What is expected: From the line that contains "U18: NOT (in" to the final line of the records below, print each line exactly and leave every picture out.

Provided records:
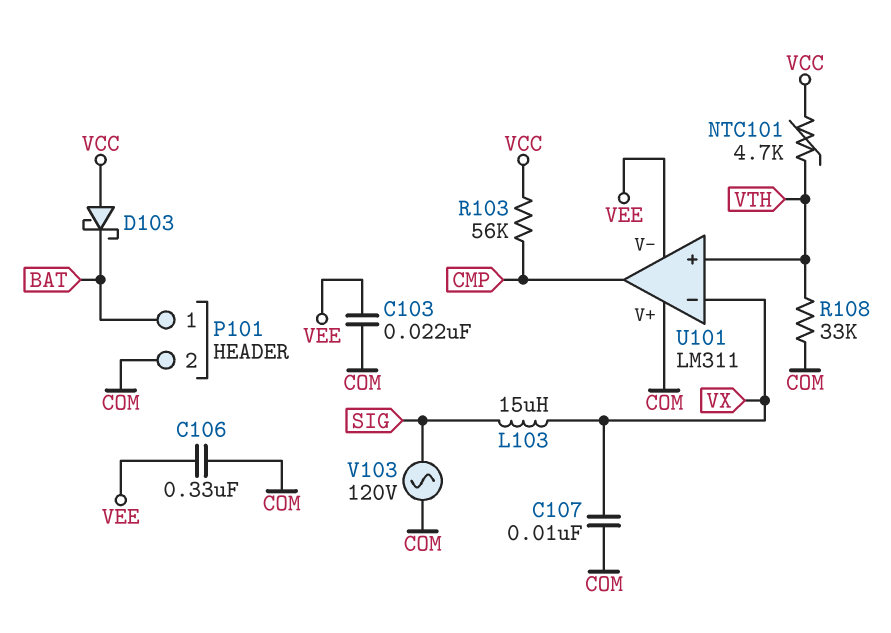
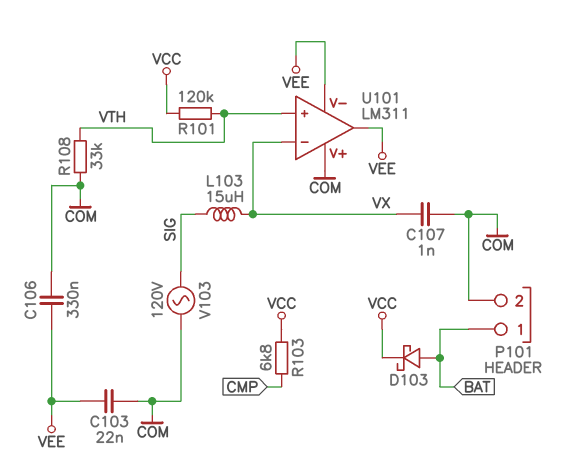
C107: 10nF (COM, VX) -> 1nF (COM, VX)
D103: schottky (A VCC, K BAT) -> schottky (A BAT, K VCC)
NTC101: 4.7k (VCC, VTH) -> none
R101: none -> 120k (VCC, VTH)
R103: 56k (CMP, VCC) -> 6.8k (CMP, VCC)
U101 pin out: CMP -> VEE

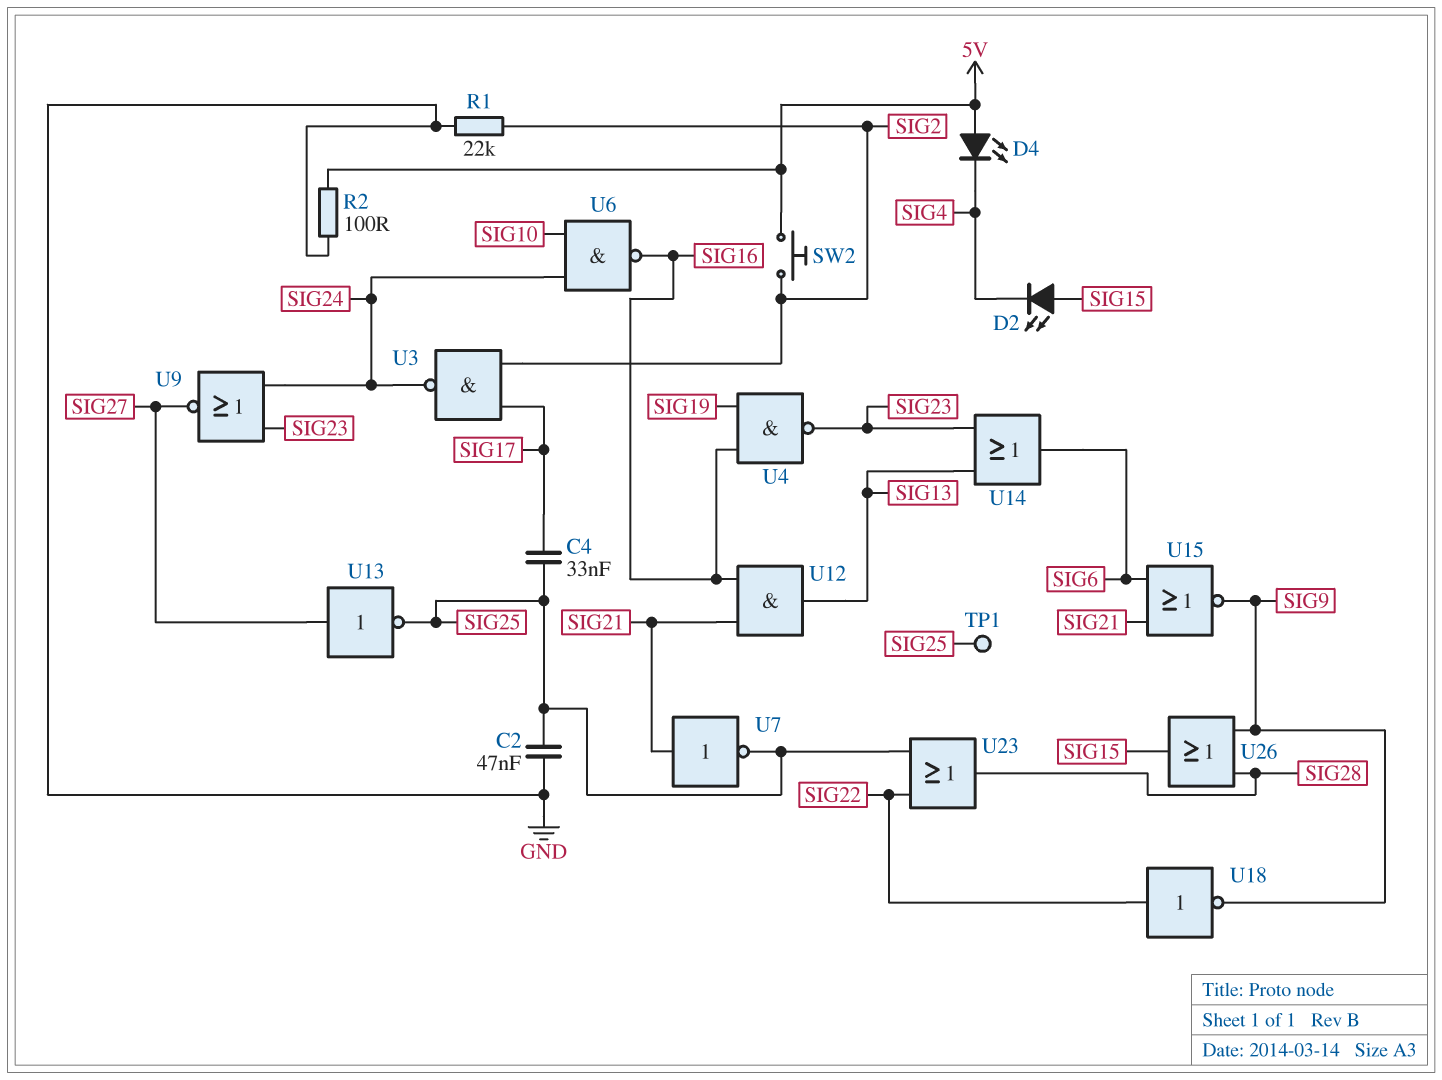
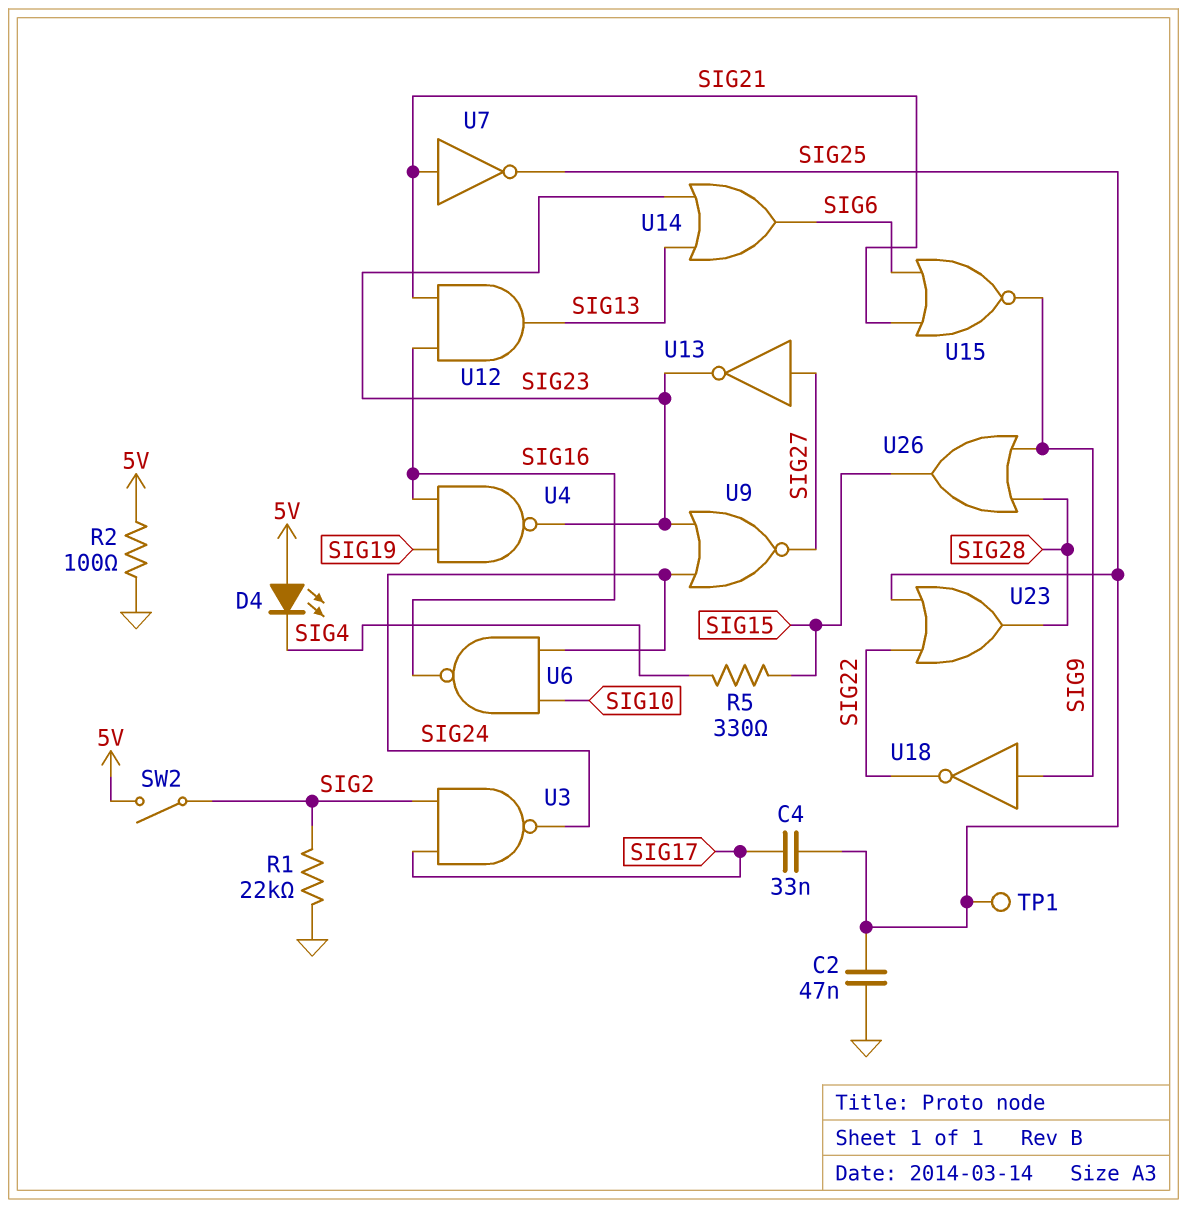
D2: LED (A SIG15, K SIG4) -> none
R5: none -> 330 (SIG4, SIG15)
SW2: button (5V, SIG2) -> switch (5V, SIG2)
U13: NOT (in SIG27, out SIG25) -> NOT (in SIG27, out SIG23)
U18: NOT (in SIG22, out SIG9) -> NOT (in SIG9, out SIG22)

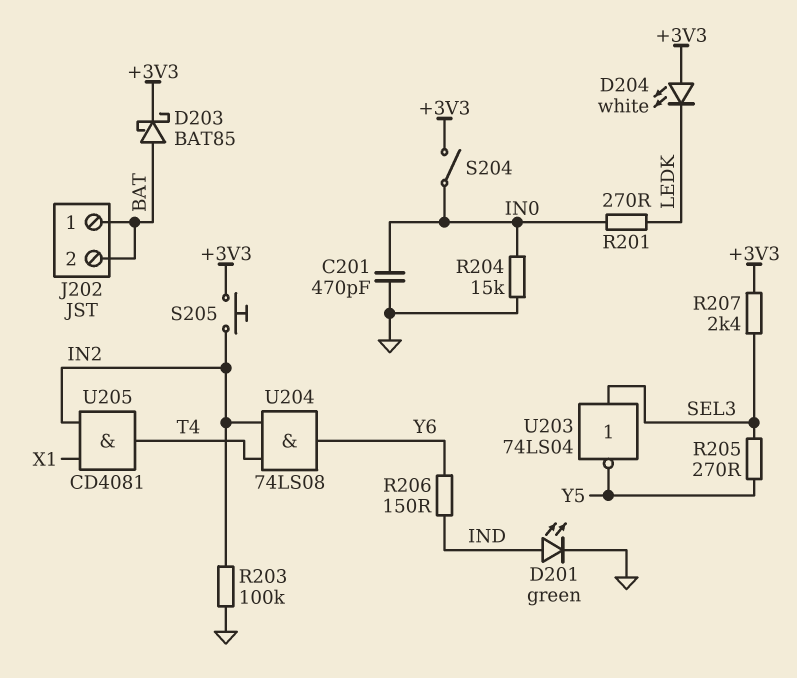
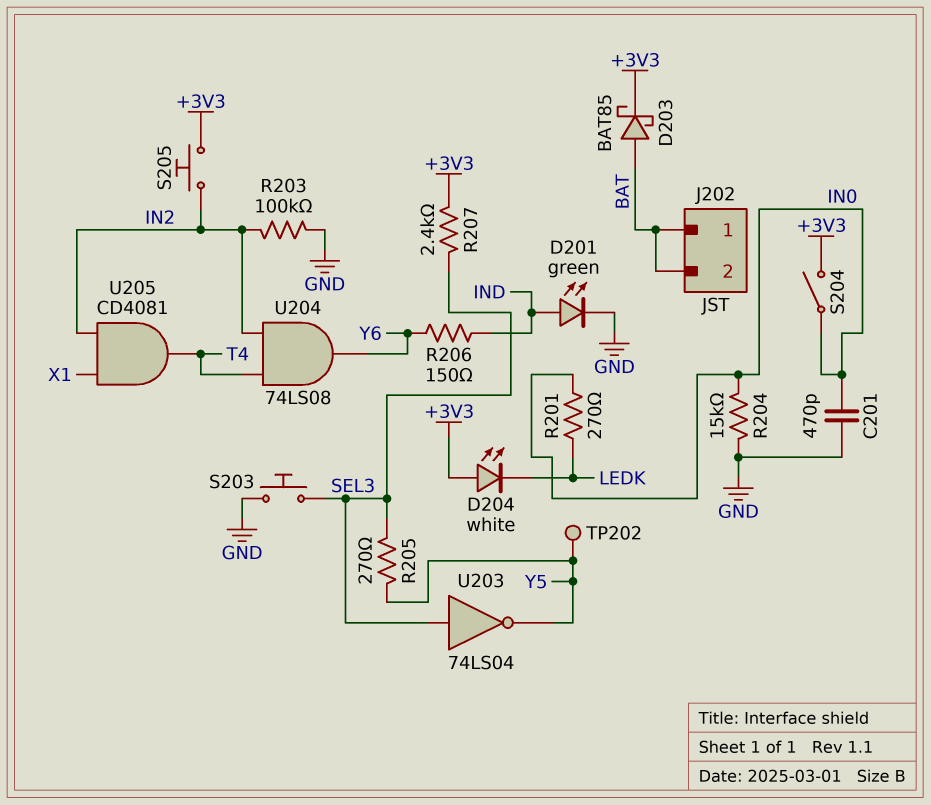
S203: none -> button (GND, SEL3)
TP202: none -> test point (Y5)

Result for this task:
U18: NOT (in SIG22, out SIG9) -> NOT (in SIG9, out SIG22)

S203: none -> button (GND, SEL3)
TP202: none -> test point (Y5)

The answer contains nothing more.